#### [Assigned task]
Report the count of lines in the entries below that contain "left", and leave out everything else.

#### [Entries provided]
┄┄┄┄┄┄

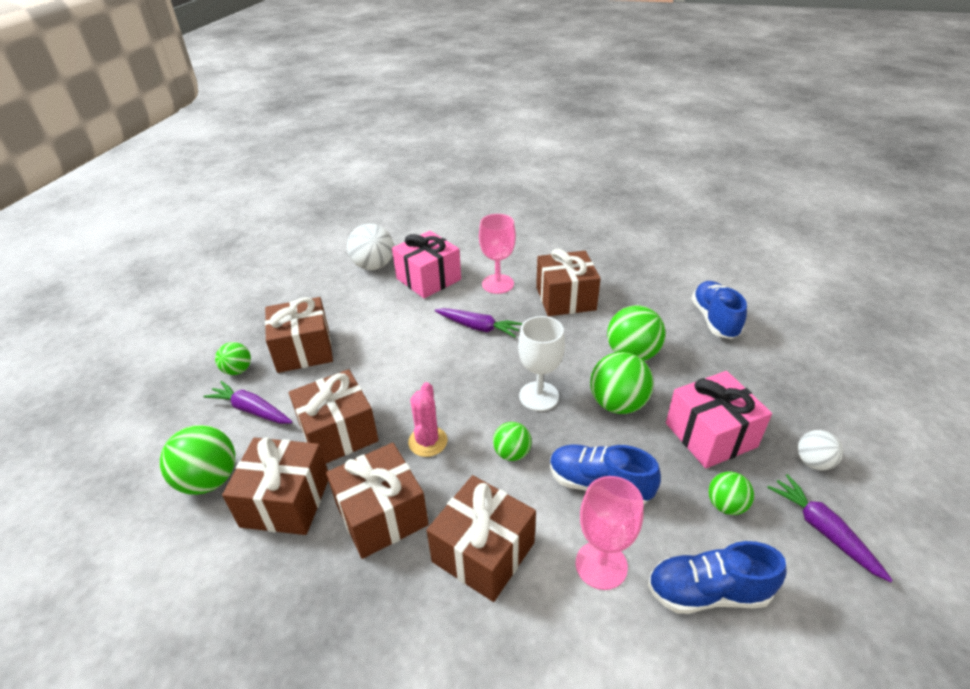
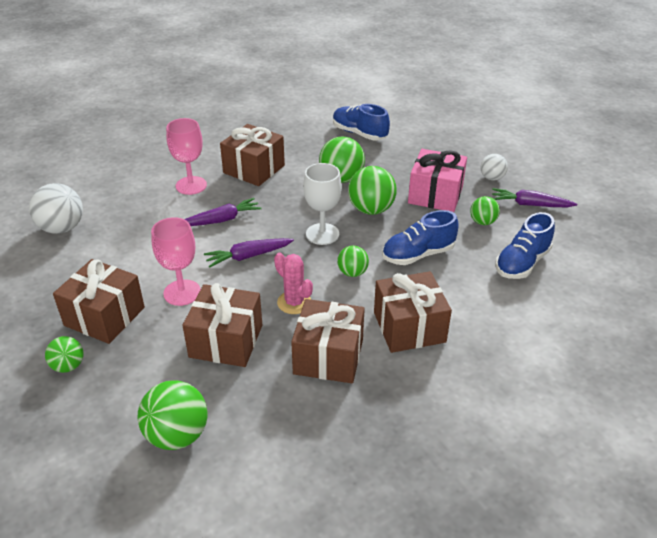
camera: 50 degrees left, 0 degrees up
purple carrot [203,381,292,424] -> purple carrot moved to [204,238,294,268]
brown gift [222,437,328,535] -> none
pink gift [392,231,461,298] -> none
pink goblet [576,476,644,590] -> pink goblet moved to [151,217,201,306]

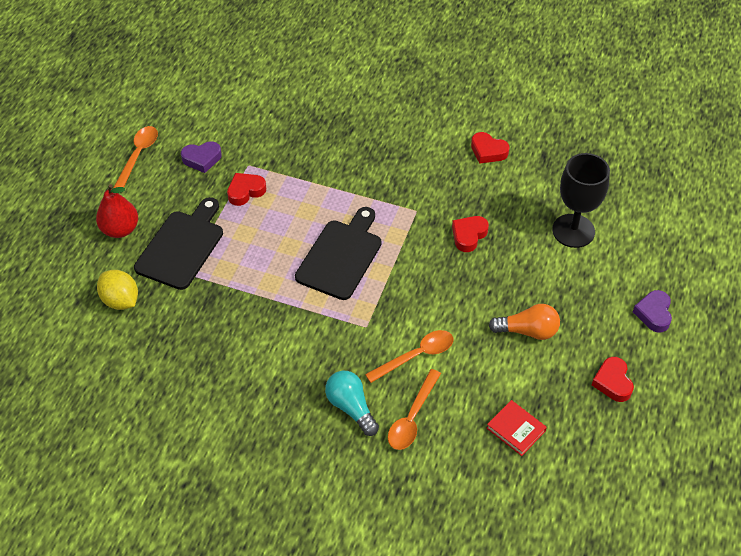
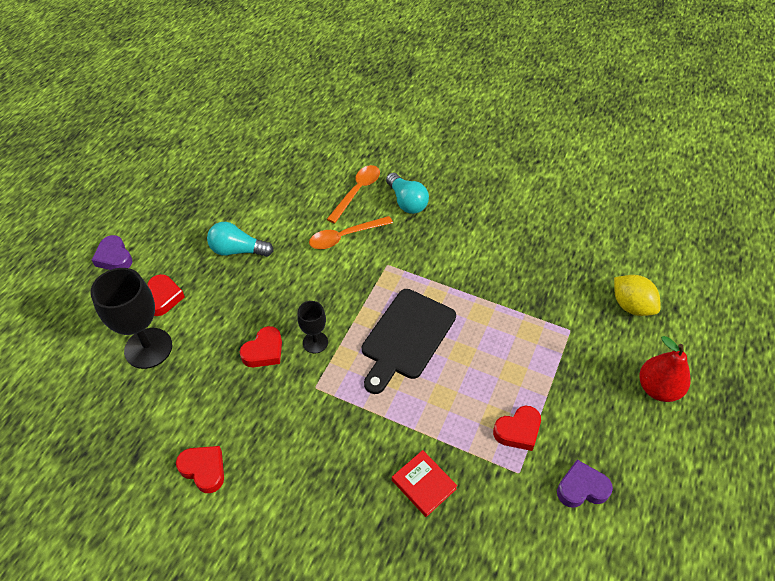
camera: 175 degrees left, 0 degrees up
orange spoon [113,126,158,188] -> none
black cutting board [134,197,223,290] -> none
red book [487,400,547,456] -> red book moved to [392,450,457,517]
orange light bulb [489,304,560,340] -> turquoise light bulb [207,222,273,257]
red heart [592,357,634,402] -> red heart moved to [147,274,185,316]
purple heart [633,290,672,333] -> purple heart turned 135 degrees clockwise [92,235,133,270]
none -> black goblet [297,301,328,353]

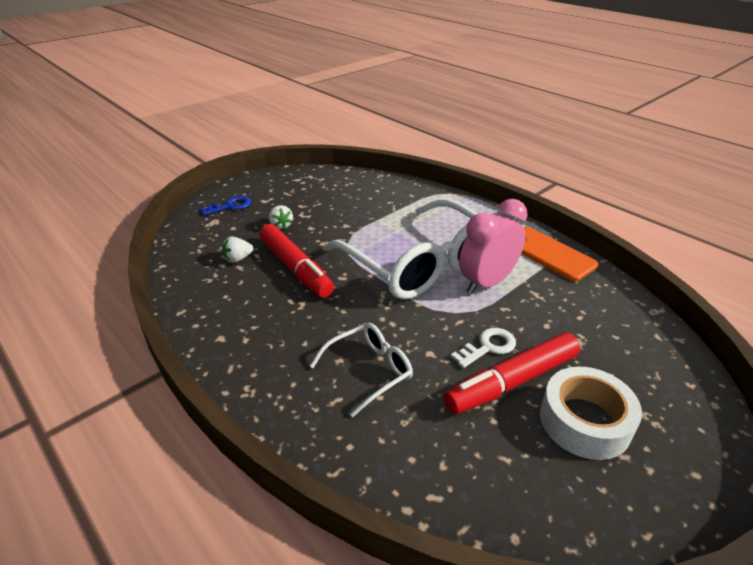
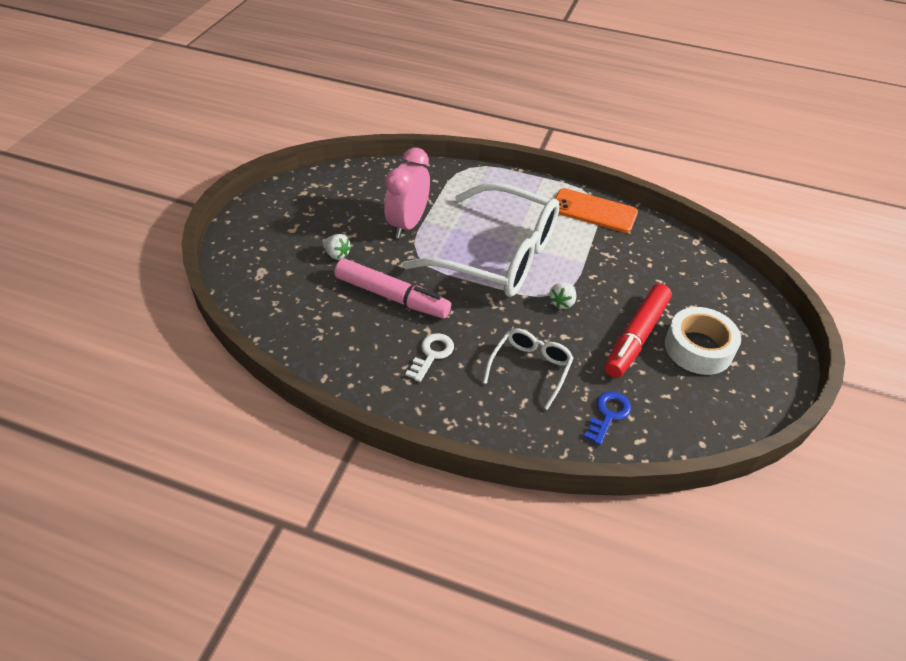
camera: 30 degrees left, 10 degrees up
blue key [200,196,251,216] -> blue key moved to [584,391,631,446]
white strawberry [222,237,253,263] -> white strawberry moved to [549,282,576,309]
red marker [259,224,334,298] -> pink marker [335,258,451,318]
white key [451,328,516,368] -> white key moved to [405,333,454,382]
pink clock [459,199,527,294] -> pink clock moved to [384,147,430,238]

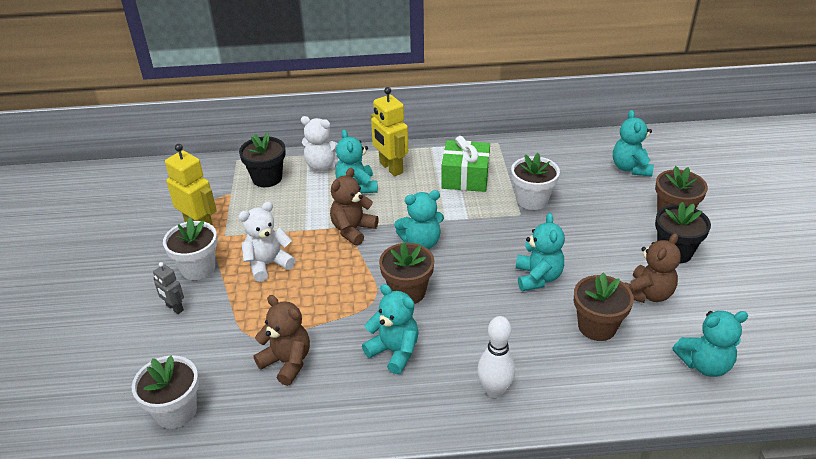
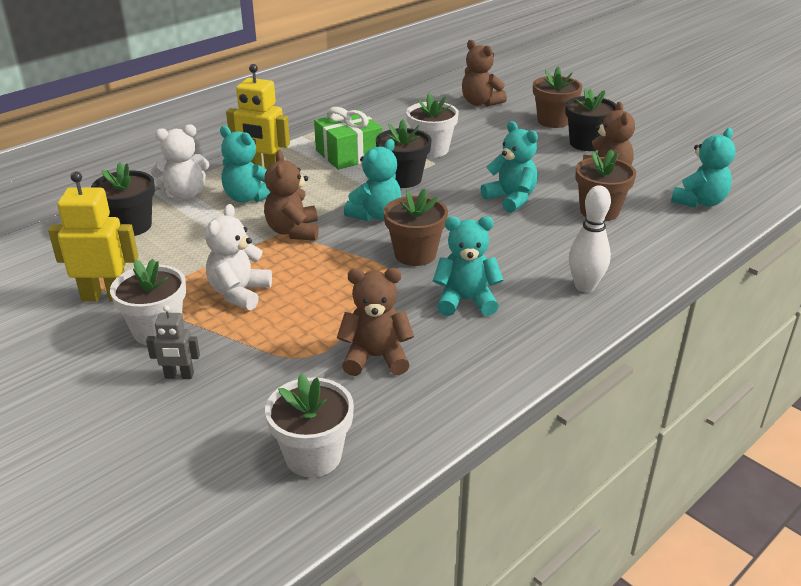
camera: 40 degrees left, 5 degrees down
turquoise teddy bear [613,110,654,176] -> brown teddy bear [462,40,507,107]
none -> black flower pot [376,119,431,188]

┄┄┄┄┄┄

#### [Written answer]
4